"""

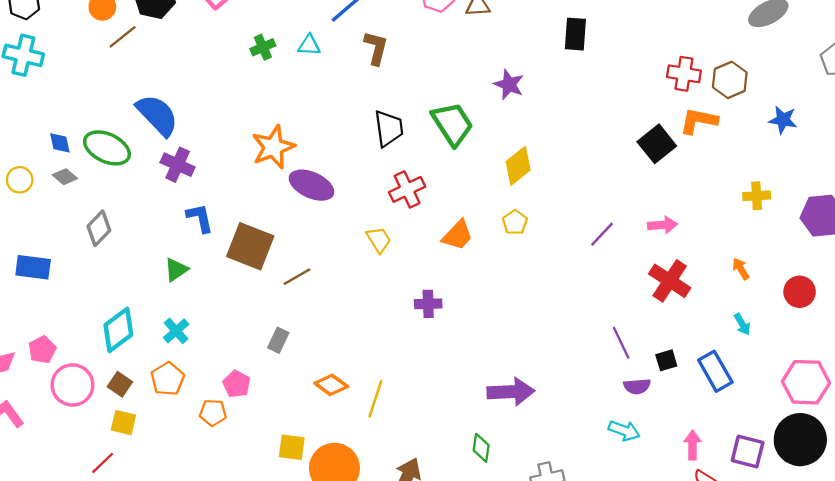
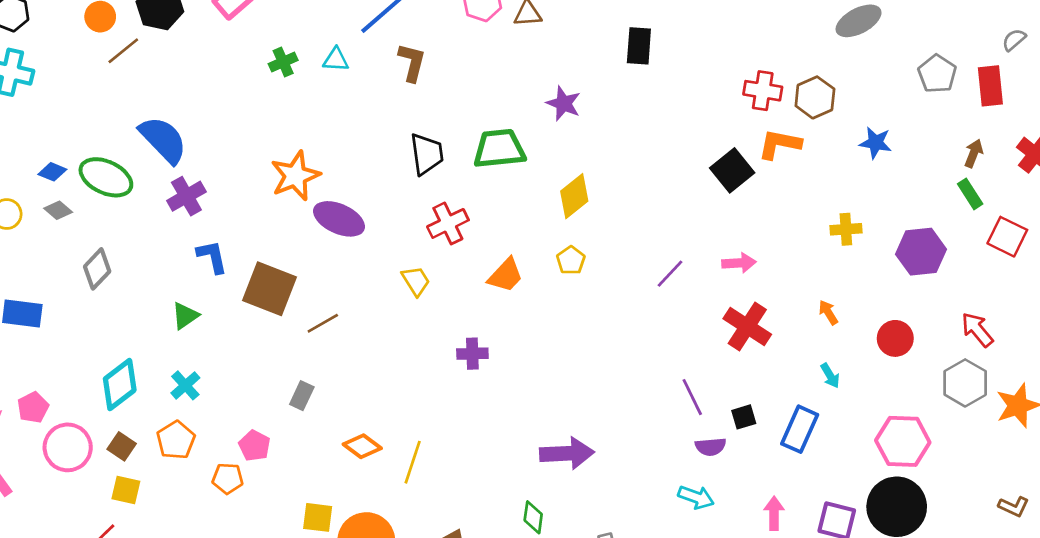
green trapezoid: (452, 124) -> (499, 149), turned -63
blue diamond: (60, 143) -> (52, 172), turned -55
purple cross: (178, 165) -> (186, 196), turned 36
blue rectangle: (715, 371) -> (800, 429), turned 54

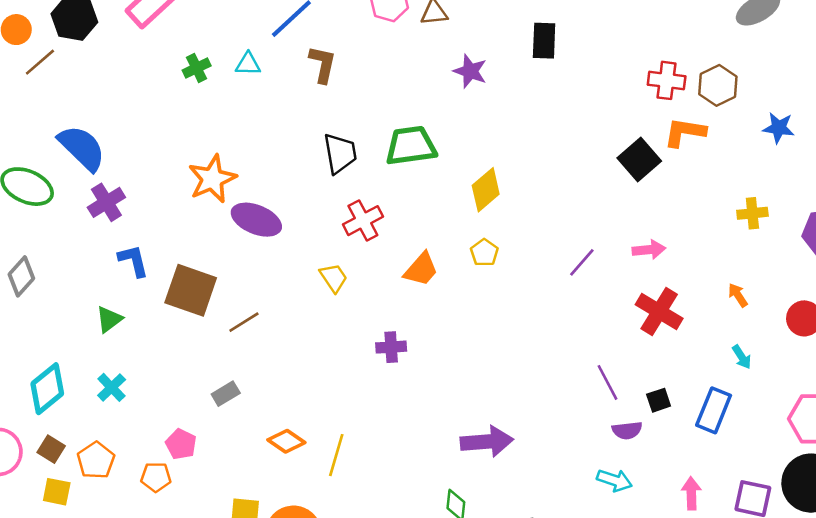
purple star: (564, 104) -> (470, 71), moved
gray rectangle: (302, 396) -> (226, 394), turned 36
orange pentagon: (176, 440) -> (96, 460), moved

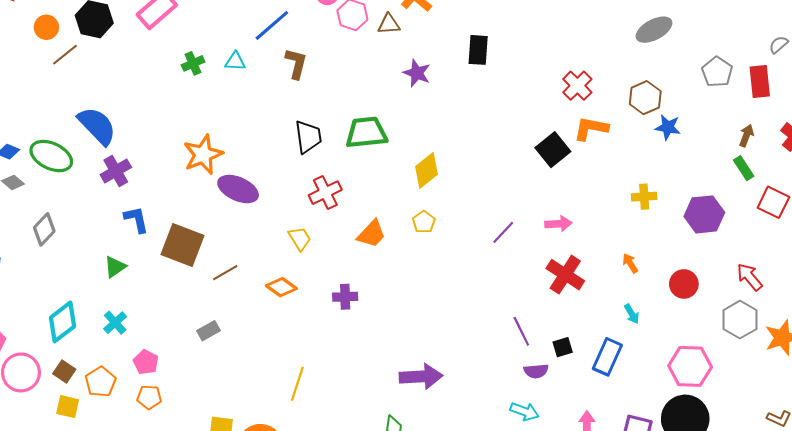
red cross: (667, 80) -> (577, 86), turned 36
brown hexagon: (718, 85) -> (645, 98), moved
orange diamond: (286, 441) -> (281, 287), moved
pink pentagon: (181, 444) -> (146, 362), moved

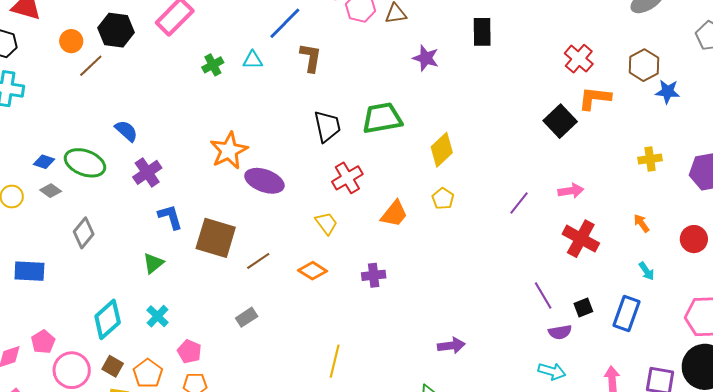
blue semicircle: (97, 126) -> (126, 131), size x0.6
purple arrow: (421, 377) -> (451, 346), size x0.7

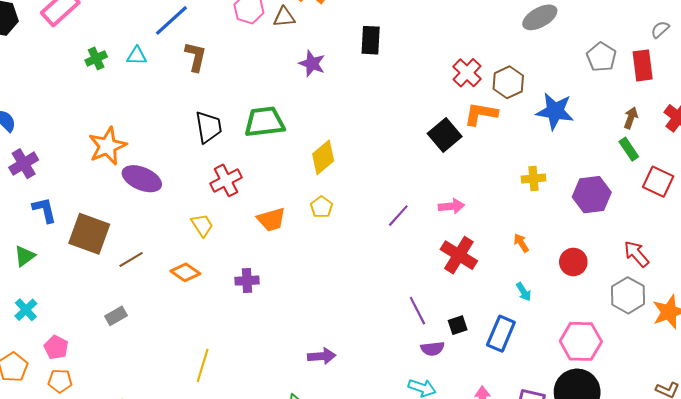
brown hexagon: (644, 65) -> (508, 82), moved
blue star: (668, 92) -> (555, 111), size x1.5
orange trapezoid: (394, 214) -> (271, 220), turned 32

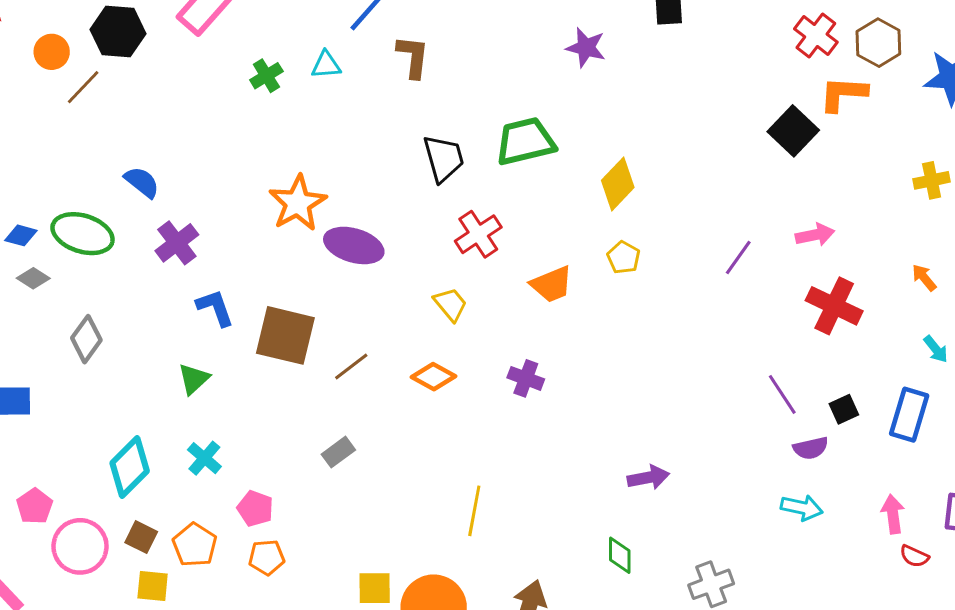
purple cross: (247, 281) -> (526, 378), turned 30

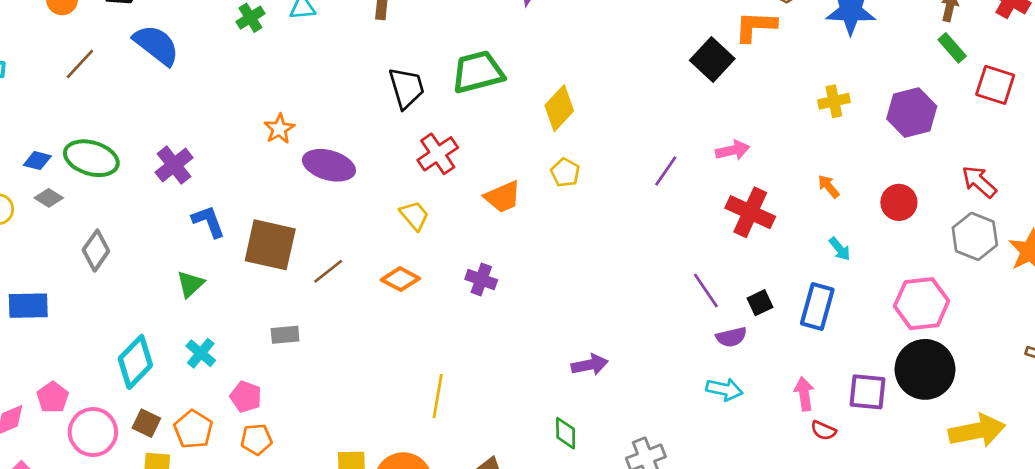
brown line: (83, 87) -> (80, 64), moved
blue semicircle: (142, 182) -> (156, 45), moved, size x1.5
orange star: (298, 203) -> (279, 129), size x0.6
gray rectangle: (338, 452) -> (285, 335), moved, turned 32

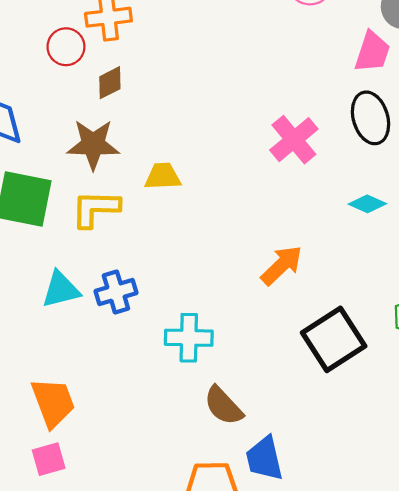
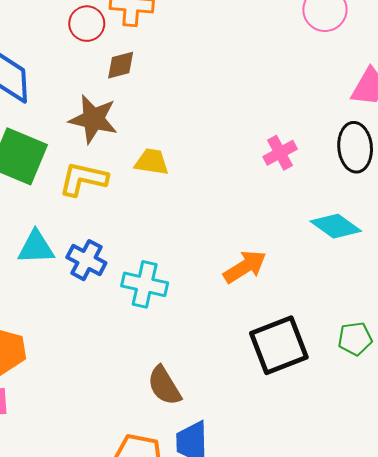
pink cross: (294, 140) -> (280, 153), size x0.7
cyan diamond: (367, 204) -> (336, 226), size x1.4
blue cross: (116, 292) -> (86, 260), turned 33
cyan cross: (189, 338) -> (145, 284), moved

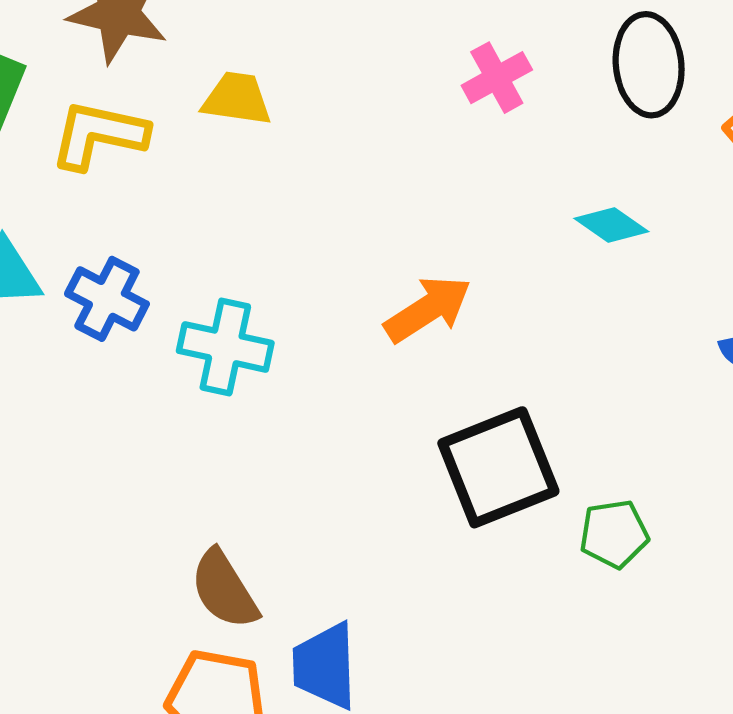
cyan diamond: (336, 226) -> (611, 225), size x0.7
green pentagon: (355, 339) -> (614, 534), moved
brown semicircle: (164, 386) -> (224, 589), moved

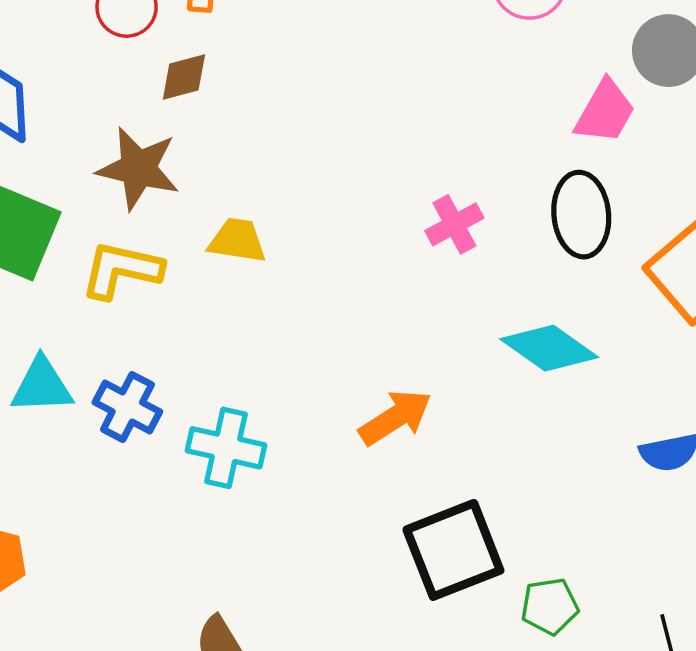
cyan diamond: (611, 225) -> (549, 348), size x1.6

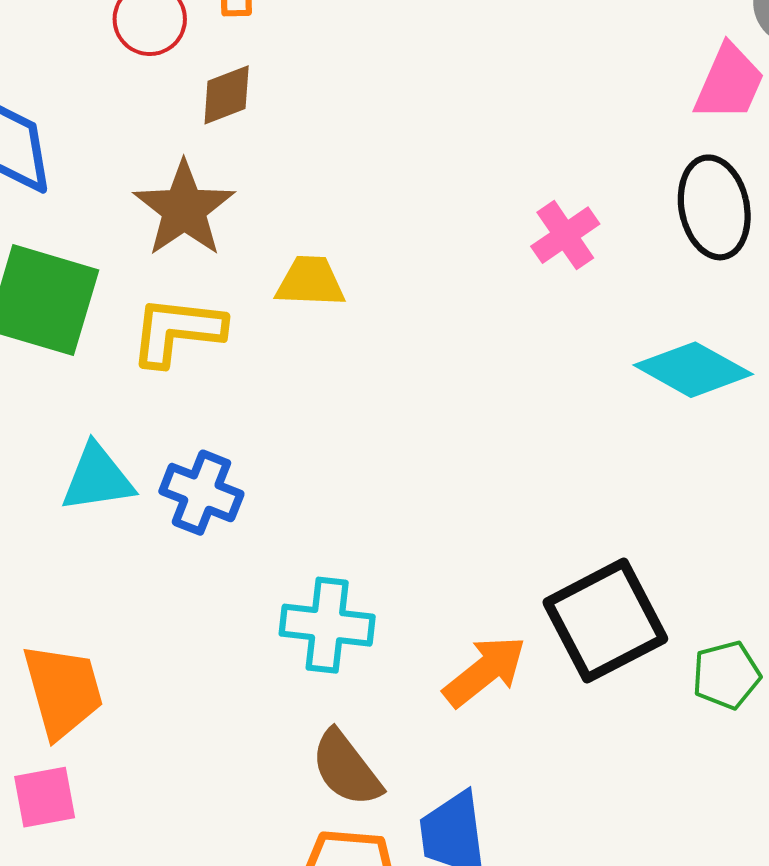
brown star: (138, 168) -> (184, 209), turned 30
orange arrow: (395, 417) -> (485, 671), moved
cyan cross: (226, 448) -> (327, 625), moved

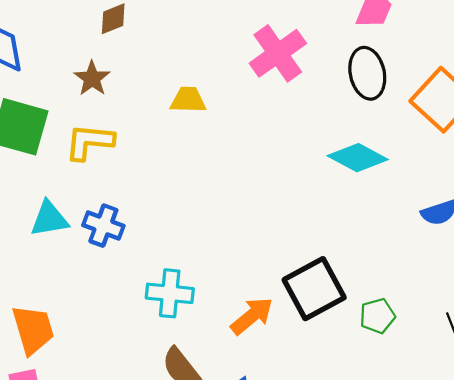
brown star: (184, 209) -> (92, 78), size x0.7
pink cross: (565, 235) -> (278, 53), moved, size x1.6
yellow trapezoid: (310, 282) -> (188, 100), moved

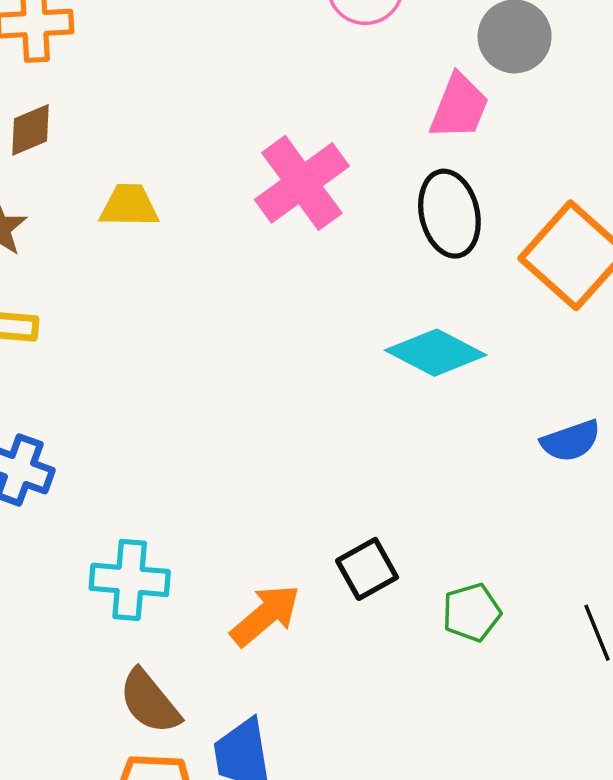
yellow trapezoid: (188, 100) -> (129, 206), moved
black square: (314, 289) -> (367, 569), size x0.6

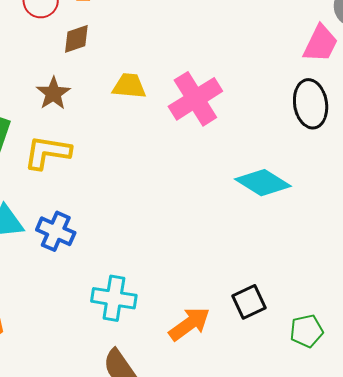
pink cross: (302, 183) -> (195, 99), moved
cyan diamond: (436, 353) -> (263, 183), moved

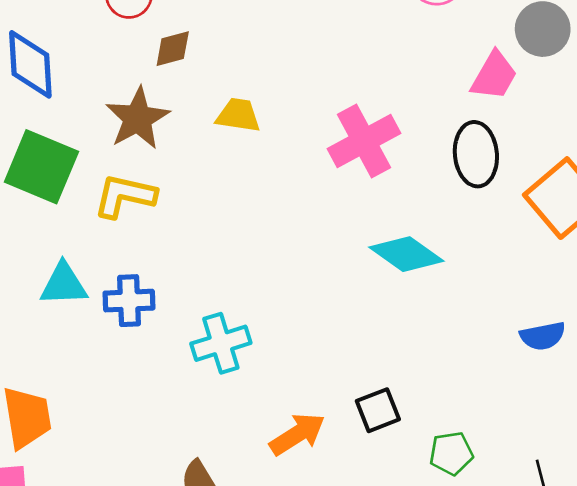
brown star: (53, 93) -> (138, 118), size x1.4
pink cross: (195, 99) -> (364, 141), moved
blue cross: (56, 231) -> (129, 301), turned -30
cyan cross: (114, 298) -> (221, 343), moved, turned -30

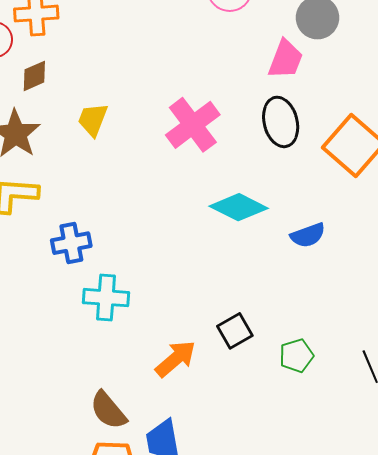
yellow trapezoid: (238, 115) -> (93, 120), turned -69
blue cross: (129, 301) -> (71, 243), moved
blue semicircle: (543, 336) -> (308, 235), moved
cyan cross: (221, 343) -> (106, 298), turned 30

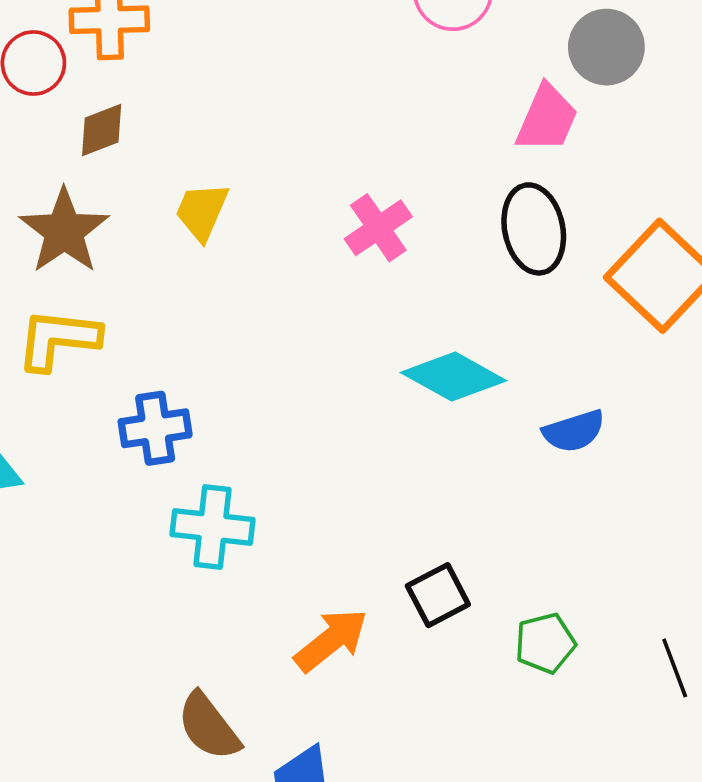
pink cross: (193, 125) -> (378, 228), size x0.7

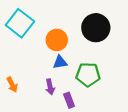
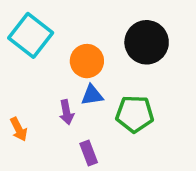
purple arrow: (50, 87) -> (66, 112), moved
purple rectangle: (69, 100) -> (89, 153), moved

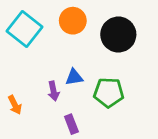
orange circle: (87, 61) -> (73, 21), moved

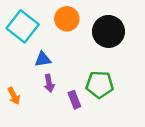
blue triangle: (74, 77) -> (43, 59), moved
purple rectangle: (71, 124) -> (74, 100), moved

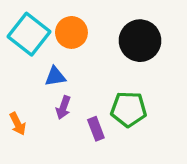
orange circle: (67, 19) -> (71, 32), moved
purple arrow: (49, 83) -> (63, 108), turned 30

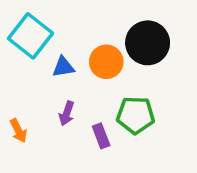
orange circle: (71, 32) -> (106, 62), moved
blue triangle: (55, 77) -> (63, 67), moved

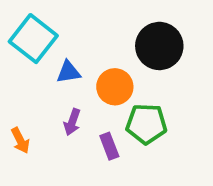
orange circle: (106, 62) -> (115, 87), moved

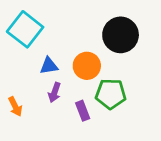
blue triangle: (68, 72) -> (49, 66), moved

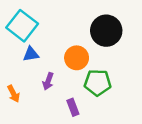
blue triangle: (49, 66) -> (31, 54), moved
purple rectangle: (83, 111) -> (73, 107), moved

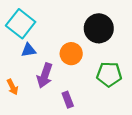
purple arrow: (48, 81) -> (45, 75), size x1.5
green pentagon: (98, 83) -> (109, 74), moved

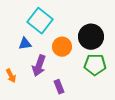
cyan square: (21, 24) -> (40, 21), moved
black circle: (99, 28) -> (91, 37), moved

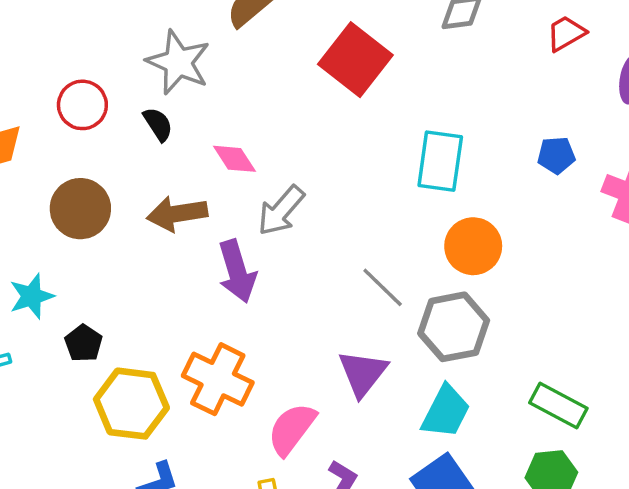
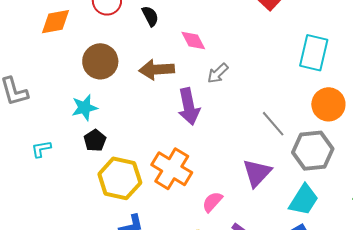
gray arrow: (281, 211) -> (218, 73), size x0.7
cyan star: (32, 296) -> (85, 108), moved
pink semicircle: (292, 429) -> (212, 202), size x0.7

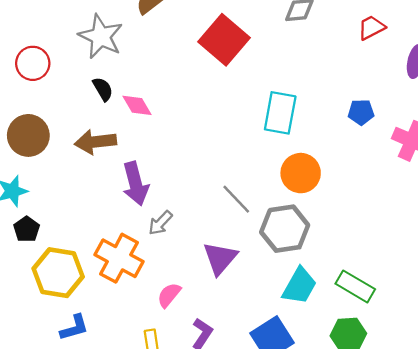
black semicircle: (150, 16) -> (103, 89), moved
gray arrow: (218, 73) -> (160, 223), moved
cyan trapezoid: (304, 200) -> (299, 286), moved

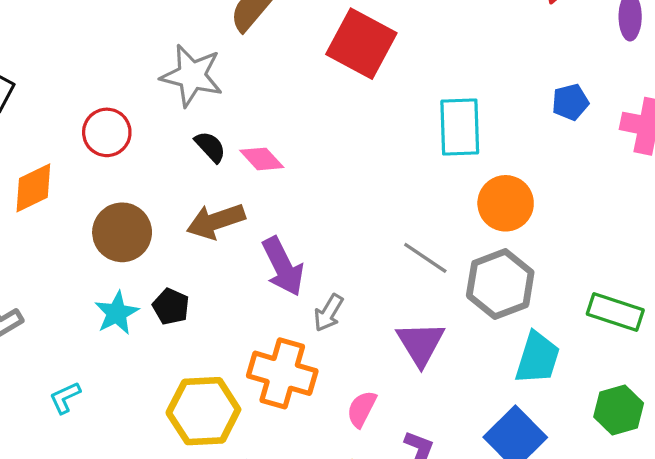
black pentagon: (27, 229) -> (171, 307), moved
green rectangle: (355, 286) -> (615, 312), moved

"""

[What is needed]
Identify the lines in the entries above that contain "green", then copy them out.

[Response to the task]
green trapezoid: (452, 124) -> (499, 149), turned -63
green pentagon: (355, 339) -> (614, 534), moved
green pentagon: (98, 83) -> (109, 74), moved
green rectangle: (355, 286) -> (615, 312), moved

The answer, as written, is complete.